• REQUIRED WORK: Could you please reproduce the entries exactly, leaving out any pictures?

• RECORDS SHOWN:

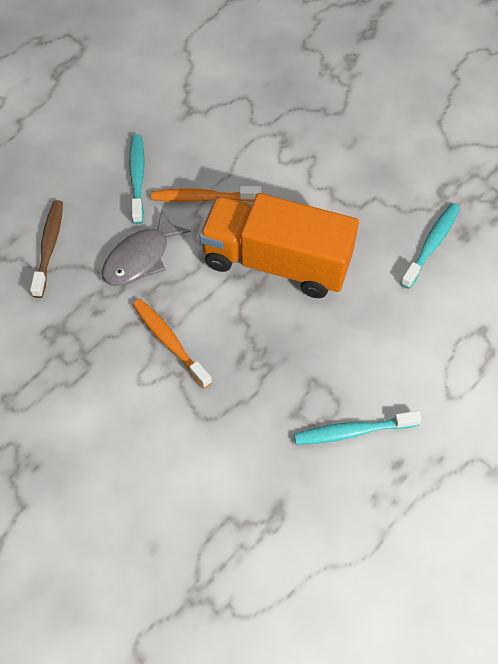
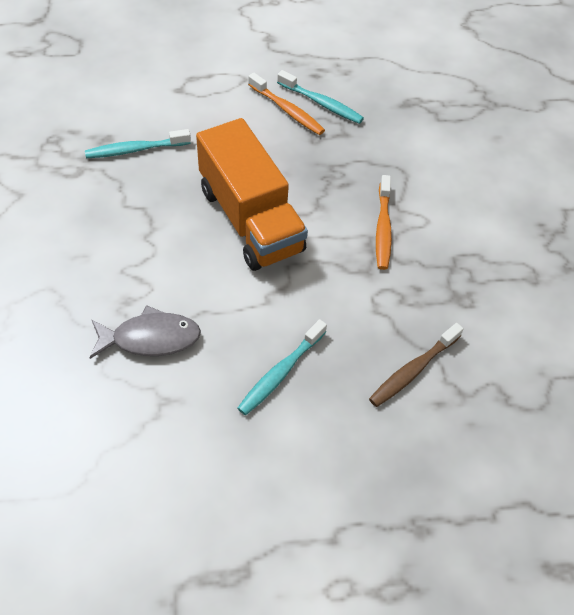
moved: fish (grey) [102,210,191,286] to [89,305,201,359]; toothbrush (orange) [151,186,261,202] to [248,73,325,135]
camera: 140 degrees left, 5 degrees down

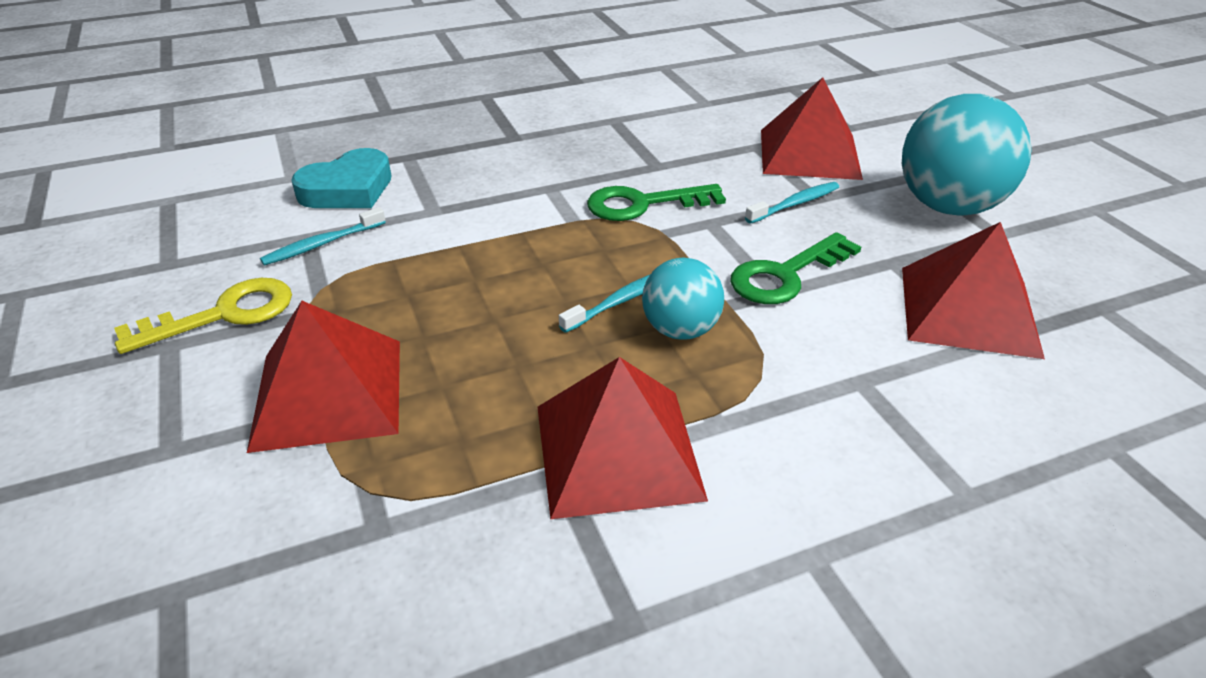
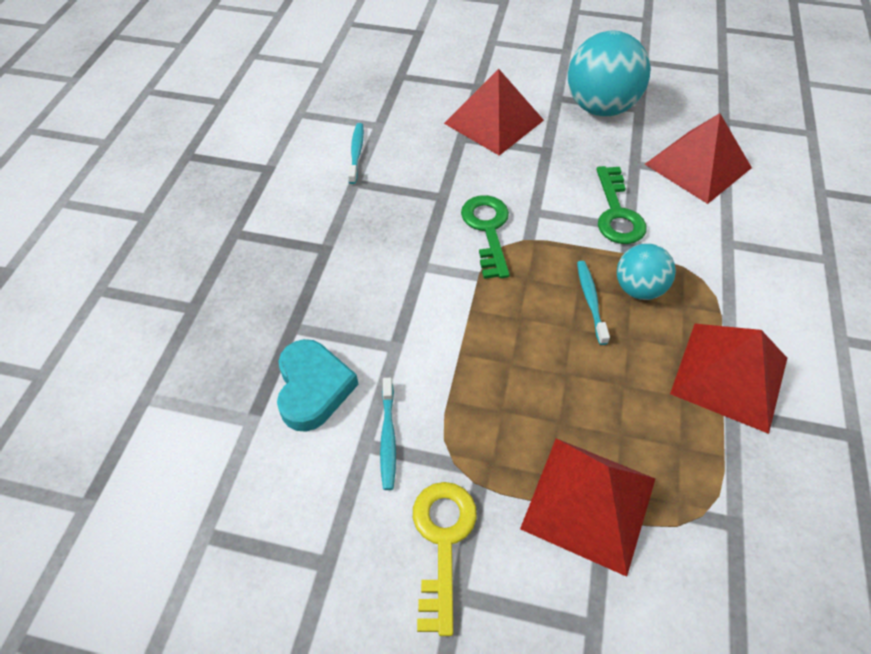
moved: toothbrush (turquoise) [745,182,839,224] to [348,123,364,184]
turned: key (green) [587,184,726,221] = [461,195,510,279] 150 degrees clockwise
camera: 55 degrees left, 15 degrees up

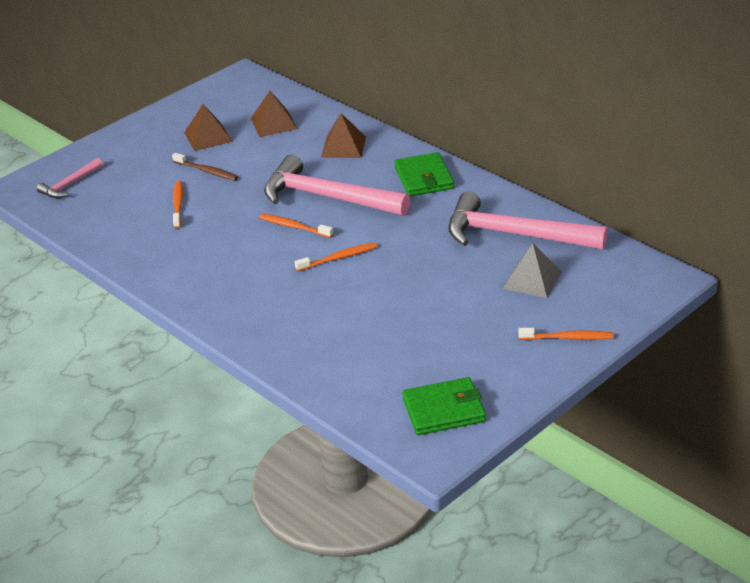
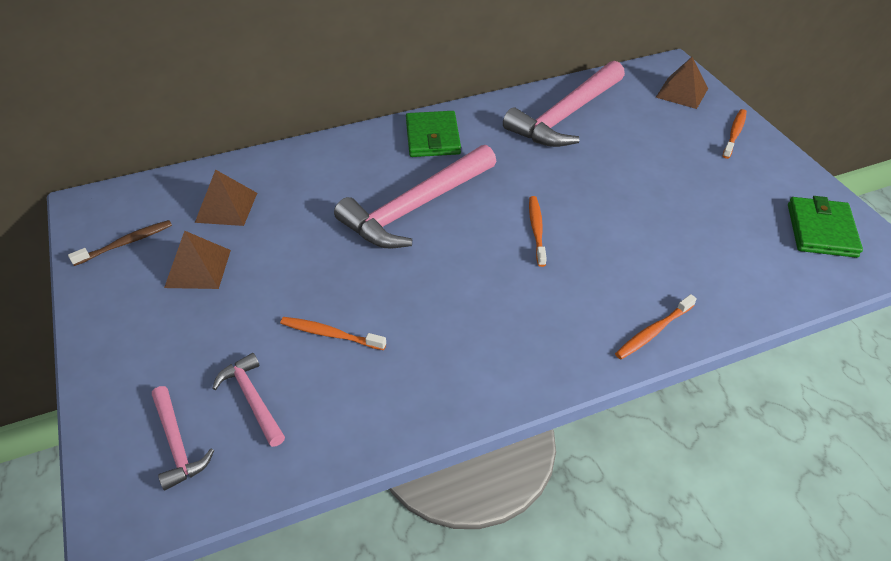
removed: pyramid (grey) [503,243,562,298]
added: hammer (pink) [212,353,285,447]
moved: toothbrush (brown) [172,153,238,181] to [68,220,172,266]; toothbrush (orange) [259,214,333,238] to [615,294,697,359]; pyramid (brown) [321,113,366,158] to [656,57,708,109]
turned: wallet (green) [394,152,454,197] = [406,111,461,157] 75 degrees clockwise
camera: 70 degrees left, 10 degrees up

• THE COMPLETED TASK:
moved: fish (grey) [102,210,191,286] to [89,305,201,359]; toothbrush (orange) [151,186,261,202] to [248,73,325,135]
camera: 140 degrees left, 5 degrees down

moved: toothbrush (turquoise) [745,182,839,224] to [348,123,364,184]
turned: key (green) [587,184,726,221] = [461,195,510,279] 150 degrees clockwise
camera: 55 degrees left, 15 degrees up

removed: pyramid (grey) [503,243,562,298]
added: hammer (pink) [212,353,285,447]
moved: toothbrush (brown) [172,153,238,181] to [68,220,172,266]; toothbrush (orange) [259,214,333,238] to [615,294,697,359]; pyramid (brown) [321,113,366,158] to [656,57,708,109]
turned: wallet (green) [394,152,454,197] = [406,111,461,157] 75 degrees clockwise
camera: 70 degrees left, 10 degrees up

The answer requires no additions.